(Items from a data source)
= Beginning of Section =

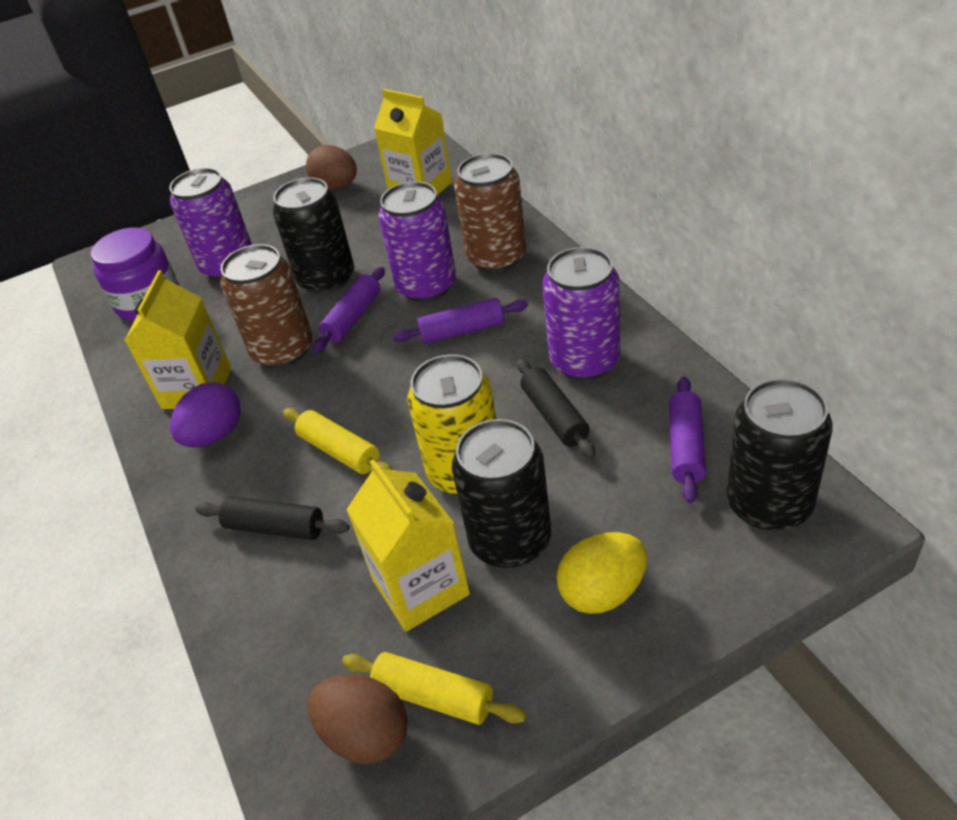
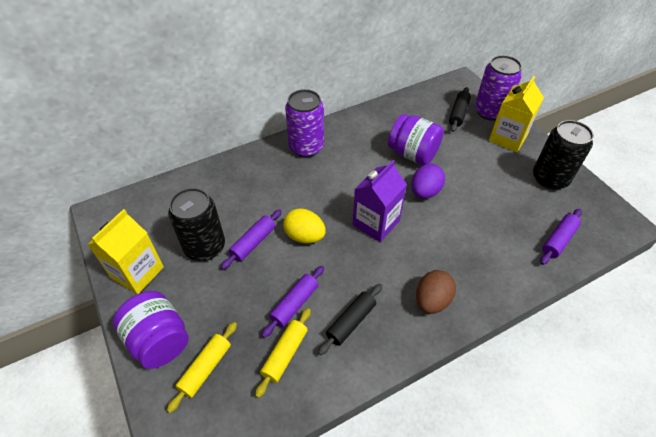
black can: 3 -> 2
brown can: 2 -> 0
brown egg: 2 -> 1
purple can: 3 -> 2
purple carton: 0 -> 1
purple jar: 1 -> 2
yellow can: 1 -> 0
yellow carton: 3 -> 2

= End of Section =

Work to be completed:
Could you restate the entries word for word, skipping any pictures?

Problem solution:
black can: 3 -> 2
brown can: 2 -> 0
brown egg: 2 -> 1
purple can: 3 -> 2
purple carton: 0 -> 1
purple jar: 1 -> 2
yellow can: 1 -> 0
yellow carton: 3 -> 2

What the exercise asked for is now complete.